[Scene comparison data]
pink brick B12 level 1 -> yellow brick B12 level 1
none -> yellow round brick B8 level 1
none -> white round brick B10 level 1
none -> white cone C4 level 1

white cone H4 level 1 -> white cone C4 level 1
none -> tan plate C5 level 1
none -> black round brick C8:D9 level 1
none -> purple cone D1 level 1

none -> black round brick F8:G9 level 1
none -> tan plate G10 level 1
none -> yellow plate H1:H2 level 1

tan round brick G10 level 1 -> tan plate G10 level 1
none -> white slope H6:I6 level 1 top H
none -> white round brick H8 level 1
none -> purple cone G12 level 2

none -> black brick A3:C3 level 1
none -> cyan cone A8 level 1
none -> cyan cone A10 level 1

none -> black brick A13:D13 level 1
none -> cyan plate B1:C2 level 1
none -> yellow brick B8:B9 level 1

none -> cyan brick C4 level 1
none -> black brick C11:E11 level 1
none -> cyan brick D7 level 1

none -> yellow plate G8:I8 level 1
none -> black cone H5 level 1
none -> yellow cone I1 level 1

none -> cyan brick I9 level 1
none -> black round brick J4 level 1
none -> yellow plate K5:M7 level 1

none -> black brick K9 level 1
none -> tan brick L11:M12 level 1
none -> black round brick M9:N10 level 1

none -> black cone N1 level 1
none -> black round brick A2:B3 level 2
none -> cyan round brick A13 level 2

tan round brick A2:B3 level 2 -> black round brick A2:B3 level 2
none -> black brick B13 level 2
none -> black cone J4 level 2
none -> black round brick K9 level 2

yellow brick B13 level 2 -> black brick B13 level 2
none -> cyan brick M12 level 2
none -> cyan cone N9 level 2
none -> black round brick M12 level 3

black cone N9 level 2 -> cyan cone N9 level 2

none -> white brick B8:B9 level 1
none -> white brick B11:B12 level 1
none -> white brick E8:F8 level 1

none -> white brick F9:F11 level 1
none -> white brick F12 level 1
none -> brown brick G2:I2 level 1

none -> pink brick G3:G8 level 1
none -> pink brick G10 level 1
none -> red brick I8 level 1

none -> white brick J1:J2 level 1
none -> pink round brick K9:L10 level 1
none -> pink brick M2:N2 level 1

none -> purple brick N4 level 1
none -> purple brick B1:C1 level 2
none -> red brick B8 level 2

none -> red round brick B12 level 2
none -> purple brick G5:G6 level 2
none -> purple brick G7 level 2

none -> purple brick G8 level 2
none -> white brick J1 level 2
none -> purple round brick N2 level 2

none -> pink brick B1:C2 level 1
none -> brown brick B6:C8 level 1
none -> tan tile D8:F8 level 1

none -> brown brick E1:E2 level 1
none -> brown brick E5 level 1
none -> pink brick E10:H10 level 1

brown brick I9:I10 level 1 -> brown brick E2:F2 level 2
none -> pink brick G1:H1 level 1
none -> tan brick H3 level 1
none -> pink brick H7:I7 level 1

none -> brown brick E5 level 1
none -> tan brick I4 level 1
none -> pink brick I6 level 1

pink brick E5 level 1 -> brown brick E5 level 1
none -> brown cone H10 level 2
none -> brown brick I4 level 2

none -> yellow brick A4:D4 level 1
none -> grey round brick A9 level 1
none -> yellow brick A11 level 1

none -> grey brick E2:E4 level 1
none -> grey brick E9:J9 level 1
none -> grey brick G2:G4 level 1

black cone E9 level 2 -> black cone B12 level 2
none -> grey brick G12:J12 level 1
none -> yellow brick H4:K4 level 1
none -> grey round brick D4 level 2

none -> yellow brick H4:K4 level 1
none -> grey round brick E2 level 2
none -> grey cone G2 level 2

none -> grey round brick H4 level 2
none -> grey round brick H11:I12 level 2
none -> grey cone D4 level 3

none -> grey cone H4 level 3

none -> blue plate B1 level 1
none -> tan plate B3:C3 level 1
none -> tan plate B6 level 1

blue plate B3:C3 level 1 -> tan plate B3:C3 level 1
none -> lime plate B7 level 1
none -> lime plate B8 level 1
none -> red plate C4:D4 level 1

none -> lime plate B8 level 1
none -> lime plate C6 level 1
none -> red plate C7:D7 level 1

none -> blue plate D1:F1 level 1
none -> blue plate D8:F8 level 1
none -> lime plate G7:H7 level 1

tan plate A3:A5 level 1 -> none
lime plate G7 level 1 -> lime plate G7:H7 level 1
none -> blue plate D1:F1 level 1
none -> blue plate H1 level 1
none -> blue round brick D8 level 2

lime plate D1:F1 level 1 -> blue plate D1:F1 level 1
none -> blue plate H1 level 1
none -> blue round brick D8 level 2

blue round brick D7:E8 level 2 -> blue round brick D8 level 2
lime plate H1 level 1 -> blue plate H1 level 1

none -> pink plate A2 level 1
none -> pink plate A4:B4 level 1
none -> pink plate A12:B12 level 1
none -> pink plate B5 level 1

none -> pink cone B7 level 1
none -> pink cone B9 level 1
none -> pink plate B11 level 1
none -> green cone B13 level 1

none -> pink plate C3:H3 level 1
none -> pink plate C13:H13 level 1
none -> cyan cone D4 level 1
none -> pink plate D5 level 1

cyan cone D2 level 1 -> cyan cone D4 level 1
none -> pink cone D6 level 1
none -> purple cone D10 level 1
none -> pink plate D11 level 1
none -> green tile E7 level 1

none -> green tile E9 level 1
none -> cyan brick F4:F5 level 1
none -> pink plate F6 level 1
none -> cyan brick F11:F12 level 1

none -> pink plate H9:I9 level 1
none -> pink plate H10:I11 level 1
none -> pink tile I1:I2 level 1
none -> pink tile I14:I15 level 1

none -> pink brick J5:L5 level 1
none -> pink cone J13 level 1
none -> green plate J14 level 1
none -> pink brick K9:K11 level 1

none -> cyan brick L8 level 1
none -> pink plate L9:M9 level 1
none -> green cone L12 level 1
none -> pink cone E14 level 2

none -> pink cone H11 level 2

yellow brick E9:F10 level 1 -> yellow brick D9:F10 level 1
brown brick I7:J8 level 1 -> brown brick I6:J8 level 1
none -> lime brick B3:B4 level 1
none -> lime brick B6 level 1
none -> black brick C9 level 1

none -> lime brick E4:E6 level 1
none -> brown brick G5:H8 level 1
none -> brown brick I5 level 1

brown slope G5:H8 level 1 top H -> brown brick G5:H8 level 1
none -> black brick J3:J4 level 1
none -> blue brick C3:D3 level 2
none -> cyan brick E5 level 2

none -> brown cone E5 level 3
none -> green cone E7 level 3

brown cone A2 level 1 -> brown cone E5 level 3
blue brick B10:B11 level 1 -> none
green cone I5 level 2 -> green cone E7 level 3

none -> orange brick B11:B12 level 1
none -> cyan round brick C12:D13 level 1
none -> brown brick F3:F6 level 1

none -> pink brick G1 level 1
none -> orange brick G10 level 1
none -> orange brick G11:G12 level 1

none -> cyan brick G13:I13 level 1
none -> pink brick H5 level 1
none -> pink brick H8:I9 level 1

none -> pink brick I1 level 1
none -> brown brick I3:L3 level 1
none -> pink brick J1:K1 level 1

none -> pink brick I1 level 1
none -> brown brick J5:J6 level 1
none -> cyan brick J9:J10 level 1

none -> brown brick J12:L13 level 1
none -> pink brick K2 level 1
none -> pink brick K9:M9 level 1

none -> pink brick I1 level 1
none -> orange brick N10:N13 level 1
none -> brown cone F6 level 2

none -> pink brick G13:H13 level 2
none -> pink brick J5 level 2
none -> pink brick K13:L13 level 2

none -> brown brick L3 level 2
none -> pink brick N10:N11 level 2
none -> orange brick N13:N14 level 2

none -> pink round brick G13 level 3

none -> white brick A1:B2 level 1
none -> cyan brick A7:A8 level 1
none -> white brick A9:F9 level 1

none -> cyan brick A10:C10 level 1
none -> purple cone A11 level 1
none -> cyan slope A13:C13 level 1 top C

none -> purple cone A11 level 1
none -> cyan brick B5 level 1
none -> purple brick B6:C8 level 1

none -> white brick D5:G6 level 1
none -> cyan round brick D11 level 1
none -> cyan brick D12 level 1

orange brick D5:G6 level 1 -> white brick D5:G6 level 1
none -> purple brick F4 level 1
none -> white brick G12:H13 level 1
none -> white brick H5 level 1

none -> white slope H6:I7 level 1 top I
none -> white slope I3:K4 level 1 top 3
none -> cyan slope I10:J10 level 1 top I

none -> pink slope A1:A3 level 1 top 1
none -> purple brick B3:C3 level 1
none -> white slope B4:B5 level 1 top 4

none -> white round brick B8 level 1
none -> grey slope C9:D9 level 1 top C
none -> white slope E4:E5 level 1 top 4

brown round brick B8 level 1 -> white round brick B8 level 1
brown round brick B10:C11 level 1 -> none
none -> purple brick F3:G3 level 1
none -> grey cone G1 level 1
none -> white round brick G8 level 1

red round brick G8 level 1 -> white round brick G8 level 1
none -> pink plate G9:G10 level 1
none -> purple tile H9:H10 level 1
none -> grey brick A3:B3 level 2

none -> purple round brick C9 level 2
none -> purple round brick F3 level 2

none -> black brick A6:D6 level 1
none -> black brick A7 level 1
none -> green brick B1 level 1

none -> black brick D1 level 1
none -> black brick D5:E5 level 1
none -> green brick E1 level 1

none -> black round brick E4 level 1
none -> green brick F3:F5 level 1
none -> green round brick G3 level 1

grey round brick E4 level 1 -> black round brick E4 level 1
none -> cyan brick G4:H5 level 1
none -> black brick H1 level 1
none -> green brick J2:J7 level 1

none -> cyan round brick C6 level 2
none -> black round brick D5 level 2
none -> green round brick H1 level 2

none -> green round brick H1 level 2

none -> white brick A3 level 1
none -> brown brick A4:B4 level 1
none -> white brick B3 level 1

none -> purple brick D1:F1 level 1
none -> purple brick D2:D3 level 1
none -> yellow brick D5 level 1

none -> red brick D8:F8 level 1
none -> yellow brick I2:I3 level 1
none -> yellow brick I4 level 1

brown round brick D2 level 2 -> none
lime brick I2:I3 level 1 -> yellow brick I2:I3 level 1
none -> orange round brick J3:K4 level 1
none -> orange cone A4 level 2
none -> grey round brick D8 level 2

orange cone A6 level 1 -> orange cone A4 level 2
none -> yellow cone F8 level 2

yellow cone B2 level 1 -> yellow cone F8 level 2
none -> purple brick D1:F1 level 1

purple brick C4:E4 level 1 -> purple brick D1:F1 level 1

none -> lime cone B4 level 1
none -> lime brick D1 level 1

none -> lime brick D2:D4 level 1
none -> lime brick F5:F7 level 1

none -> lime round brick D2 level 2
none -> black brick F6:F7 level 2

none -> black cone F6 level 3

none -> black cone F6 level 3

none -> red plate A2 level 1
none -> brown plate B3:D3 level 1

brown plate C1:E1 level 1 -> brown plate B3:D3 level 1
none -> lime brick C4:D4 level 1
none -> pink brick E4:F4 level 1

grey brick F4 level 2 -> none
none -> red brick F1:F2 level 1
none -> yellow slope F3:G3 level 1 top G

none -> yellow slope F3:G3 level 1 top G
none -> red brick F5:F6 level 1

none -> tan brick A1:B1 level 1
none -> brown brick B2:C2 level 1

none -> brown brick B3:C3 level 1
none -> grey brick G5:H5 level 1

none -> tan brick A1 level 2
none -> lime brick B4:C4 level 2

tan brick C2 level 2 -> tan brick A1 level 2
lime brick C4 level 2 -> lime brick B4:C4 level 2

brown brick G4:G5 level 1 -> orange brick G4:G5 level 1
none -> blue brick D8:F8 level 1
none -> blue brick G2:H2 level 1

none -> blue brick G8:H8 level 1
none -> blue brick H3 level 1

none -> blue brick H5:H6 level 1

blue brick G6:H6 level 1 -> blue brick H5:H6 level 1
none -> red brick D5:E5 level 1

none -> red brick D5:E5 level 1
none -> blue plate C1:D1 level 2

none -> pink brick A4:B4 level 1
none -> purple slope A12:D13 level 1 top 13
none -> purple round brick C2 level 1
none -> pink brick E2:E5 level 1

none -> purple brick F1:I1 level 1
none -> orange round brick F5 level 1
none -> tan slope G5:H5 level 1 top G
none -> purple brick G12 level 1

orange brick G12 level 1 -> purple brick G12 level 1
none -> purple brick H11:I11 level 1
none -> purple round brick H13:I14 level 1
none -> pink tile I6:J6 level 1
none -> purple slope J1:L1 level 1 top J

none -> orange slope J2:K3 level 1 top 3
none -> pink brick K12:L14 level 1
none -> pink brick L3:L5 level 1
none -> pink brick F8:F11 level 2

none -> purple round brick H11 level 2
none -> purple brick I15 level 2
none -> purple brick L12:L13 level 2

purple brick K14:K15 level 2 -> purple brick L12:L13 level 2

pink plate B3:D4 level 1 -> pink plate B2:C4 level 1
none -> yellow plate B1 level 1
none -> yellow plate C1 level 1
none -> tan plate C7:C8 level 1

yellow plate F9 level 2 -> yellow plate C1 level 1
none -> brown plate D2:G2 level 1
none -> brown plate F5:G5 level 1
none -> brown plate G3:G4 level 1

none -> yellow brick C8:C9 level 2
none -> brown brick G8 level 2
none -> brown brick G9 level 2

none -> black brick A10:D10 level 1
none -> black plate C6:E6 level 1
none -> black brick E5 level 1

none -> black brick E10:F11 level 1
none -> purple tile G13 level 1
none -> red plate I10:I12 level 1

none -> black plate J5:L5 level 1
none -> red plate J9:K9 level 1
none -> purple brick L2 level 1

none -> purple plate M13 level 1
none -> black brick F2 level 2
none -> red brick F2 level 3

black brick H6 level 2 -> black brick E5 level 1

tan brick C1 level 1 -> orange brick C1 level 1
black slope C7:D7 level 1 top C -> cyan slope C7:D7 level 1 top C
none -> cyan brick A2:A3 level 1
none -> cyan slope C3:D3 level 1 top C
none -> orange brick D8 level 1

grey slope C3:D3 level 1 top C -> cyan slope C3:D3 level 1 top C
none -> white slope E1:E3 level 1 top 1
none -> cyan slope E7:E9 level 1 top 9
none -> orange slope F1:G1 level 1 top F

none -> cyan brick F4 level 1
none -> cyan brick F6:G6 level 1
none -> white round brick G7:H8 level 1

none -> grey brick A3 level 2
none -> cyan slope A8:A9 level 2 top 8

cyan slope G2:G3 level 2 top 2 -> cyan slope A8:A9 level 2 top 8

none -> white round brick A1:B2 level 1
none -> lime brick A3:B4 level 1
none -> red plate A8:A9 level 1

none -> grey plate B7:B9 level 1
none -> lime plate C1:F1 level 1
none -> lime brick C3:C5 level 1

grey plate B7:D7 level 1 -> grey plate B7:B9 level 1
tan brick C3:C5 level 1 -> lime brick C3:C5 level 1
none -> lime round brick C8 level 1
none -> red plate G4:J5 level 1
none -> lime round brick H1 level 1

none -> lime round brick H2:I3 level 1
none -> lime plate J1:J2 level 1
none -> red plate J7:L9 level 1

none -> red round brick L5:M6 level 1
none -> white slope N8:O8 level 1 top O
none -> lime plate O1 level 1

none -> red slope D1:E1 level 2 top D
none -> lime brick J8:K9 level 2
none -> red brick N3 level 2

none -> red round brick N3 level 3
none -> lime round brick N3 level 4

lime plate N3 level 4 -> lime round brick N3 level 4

_Work item_: Of all the entries above, output exactly the lines between the one holding "none -> grey brick E9:J9 level 1" and the one holding "none -> pink plate B11 level 1", inclusive.

_Your solution_:
none -> grey brick E9:J9 level 1
none -> grey brick G2:G4 level 1

black cone E9 level 2 -> black cone B12 level 2
none -> grey brick G12:J12 level 1
none -> yellow brick H4:K4 level 1
none -> grey round brick D4 level 2

none -> yellow brick H4:K4 level 1
none -> grey round brick E2 level 2
none -> grey cone G2 level 2

none -> grey round brick H4 level 2
none -> grey round brick H11:I12 level 2
none -> grey cone D4 level 3

none -> grey cone H4 level 3

none -> blue plate B1 level 1
none -> tan plate B3:C3 level 1
none -> tan plate B6 level 1

blue plate B3:C3 level 1 -> tan plate B3:C3 level 1
none -> lime plate B7 level 1
none -> lime plate B8 level 1
none -> red plate C4:D4 level 1

none -> lime plate B8 level 1
none -> lime plate C6 level 1
none -> red plate C7:D7 level 1

none -> blue plate D1:F1 level 1
none -> blue plate D8:F8 level 1
none -> lime plate G7:H7 level 1

tan plate A3:A5 level 1 -> none
lime plate G7 level 1 -> lime plate G7:H7 level 1
none -> blue plate D1:F1 level 1
none -> blue plate H1 level 1
none -> blue round brick D8 level 2

lime plate D1:F1 level 1 -> blue plate D1:F1 level 1
none -> blue plate H1 level 1
none -> blue round brick D8 level 2

blue round brick D7:E8 level 2 -> blue round brick D8 level 2
lime plate H1 level 1 -> blue plate H1 level 1

none -> pink plate A2 level 1
none -> pink plate A4:B4 level 1
none -> pink plate A12:B12 level 1
none -> pink plate B5 level 1

none -> pink cone B7 level 1
none -> pink cone B9 level 1
none -> pink plate B11 level 1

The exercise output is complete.